Dataset records:
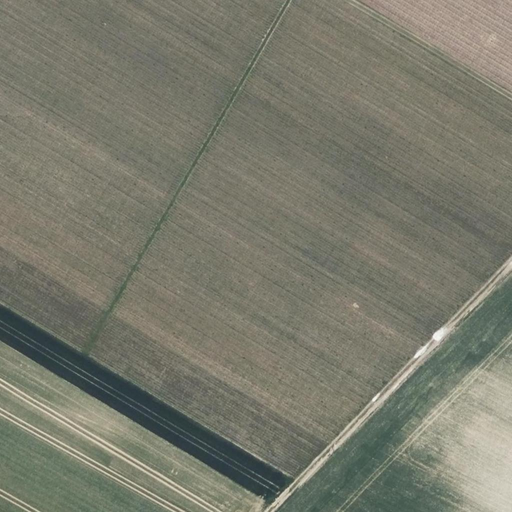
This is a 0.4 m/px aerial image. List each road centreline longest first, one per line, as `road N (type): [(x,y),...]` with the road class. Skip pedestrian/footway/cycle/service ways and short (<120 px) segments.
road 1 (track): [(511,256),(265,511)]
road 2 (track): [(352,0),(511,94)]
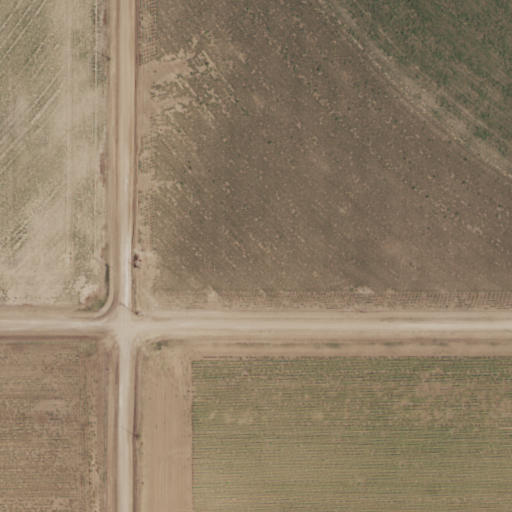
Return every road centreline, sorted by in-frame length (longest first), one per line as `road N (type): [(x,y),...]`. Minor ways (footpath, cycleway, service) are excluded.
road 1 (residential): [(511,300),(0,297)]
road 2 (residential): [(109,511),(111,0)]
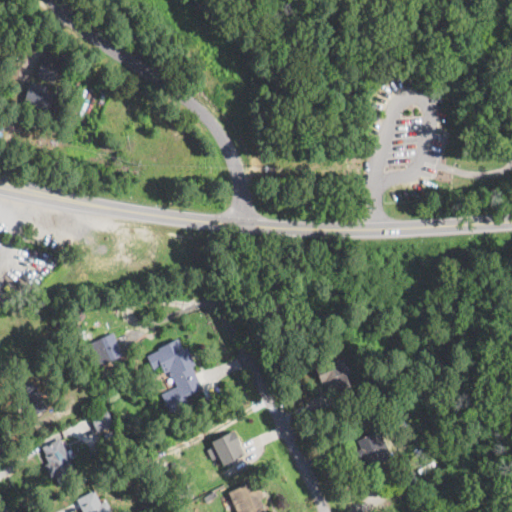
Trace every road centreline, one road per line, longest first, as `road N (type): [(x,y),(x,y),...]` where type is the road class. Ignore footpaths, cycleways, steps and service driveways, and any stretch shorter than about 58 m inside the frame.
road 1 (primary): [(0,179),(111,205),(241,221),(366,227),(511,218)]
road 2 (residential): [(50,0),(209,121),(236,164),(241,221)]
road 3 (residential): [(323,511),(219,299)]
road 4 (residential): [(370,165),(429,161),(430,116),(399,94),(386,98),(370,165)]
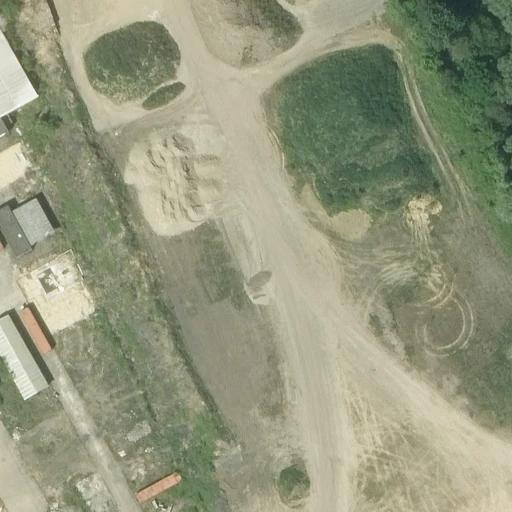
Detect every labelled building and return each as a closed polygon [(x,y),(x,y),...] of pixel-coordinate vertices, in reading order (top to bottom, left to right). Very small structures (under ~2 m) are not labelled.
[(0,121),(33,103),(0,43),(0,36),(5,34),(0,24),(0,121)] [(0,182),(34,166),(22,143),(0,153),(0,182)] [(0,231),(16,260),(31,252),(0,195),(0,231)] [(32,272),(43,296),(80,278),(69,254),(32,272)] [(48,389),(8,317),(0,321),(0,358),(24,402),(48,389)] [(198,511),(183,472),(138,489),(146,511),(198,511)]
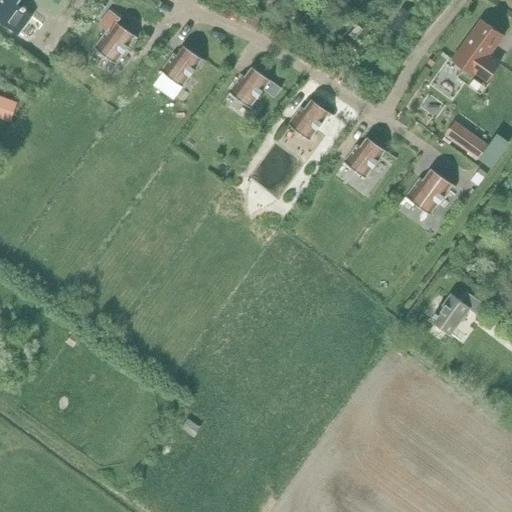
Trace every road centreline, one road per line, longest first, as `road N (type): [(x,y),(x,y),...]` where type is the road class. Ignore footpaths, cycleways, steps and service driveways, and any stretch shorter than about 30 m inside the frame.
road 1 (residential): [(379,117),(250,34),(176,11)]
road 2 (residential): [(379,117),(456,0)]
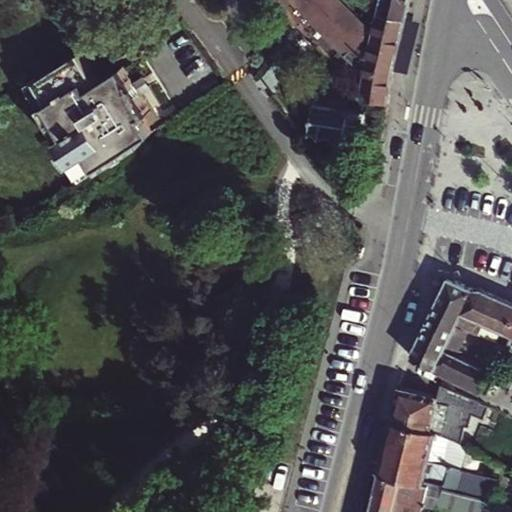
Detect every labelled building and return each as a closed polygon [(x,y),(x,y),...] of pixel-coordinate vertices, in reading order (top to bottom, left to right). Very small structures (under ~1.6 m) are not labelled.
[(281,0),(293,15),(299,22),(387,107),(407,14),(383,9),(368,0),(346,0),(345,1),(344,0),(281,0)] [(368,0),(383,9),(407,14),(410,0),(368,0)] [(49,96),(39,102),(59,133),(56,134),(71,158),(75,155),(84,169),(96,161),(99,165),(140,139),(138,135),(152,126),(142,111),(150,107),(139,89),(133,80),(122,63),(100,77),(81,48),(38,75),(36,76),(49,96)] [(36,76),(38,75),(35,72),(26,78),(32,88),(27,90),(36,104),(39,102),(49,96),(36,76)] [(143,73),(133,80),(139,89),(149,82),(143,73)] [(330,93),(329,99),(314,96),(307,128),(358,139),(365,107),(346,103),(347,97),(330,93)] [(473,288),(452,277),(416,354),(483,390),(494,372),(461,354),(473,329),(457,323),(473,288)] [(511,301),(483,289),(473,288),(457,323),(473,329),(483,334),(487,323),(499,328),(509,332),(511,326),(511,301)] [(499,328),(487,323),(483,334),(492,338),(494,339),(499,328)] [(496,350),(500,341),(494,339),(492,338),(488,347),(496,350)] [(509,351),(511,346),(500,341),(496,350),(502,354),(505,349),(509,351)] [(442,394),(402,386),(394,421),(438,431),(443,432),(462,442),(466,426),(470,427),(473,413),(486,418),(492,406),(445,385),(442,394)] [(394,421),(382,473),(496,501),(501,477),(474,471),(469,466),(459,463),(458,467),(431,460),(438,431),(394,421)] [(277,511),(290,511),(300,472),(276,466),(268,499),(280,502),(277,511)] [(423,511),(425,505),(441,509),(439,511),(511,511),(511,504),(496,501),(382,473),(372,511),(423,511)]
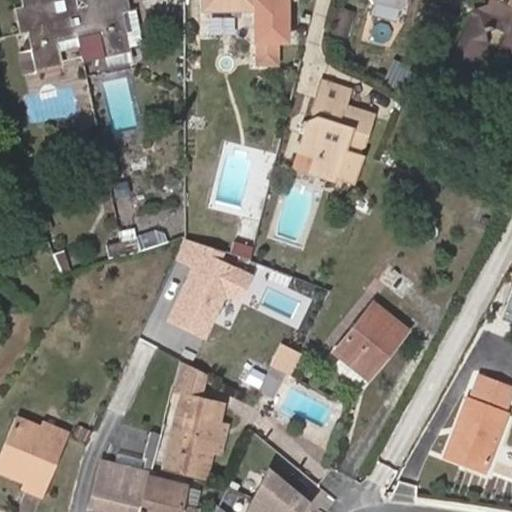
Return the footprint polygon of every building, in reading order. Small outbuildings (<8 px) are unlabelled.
--
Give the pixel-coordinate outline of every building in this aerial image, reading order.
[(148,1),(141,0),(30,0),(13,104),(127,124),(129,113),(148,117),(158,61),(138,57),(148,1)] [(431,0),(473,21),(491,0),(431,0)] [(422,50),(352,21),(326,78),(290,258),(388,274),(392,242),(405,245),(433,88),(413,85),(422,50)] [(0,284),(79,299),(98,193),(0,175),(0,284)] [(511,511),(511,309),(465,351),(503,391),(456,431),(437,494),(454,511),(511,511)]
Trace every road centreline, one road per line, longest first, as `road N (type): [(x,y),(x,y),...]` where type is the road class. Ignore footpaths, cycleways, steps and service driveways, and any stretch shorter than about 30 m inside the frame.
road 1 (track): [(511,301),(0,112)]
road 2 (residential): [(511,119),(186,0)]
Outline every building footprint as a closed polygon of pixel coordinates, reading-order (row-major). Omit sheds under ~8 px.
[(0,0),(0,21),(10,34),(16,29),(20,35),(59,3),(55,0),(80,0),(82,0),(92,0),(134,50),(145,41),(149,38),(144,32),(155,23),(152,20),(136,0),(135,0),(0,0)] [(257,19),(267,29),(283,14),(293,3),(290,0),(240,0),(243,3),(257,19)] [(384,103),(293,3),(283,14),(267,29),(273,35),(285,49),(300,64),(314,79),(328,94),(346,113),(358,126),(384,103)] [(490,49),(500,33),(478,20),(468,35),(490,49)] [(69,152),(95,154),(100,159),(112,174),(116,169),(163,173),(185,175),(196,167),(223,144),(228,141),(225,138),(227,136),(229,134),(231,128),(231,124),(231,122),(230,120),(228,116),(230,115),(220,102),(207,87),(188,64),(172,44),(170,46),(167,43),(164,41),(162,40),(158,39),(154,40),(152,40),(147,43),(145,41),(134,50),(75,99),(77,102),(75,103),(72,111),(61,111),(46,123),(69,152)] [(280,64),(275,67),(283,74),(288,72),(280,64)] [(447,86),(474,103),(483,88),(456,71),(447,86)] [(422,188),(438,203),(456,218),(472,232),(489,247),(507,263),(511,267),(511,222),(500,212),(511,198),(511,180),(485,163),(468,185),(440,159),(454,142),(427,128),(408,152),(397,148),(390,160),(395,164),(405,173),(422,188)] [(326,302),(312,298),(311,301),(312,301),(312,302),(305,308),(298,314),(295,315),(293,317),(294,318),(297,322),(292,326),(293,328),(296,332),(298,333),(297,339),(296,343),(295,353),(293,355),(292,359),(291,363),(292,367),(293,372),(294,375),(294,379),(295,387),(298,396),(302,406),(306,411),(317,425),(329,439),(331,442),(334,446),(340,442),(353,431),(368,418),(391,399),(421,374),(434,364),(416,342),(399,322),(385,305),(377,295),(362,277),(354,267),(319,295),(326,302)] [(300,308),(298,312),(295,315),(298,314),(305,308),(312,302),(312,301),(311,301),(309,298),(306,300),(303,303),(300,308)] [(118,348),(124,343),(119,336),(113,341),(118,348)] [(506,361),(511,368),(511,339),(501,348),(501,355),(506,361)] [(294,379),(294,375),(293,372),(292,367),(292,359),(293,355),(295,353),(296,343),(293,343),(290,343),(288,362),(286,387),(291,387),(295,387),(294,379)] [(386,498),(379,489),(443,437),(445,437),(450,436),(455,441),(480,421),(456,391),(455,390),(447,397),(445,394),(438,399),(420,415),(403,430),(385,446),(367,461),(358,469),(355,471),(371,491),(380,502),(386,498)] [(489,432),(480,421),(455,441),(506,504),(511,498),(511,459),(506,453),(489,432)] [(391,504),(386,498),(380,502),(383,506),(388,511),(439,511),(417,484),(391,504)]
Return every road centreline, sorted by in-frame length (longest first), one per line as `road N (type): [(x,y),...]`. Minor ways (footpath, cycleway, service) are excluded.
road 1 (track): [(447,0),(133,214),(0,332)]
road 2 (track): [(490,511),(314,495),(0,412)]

* _Aim_:
Print the lines of the listing above, starting at the line containing "This is a 0.4" and ending at the line containing "road 2 (track): [(352,0),(511,94)]", with both of those lines included, copying each one exactly.

* _Response to this exercise_:
This is a 0.4 m/px aerial image. List each road centreline longest first, one per line, as `road N (type): [(x,y),...]` with the road class. Skip pedestrian/footway/cycle/service ways and short (<120 px) segments.
road 1 (track): [(511,256),(265,511)]
road 2 (track): [(352,0),(511,94)]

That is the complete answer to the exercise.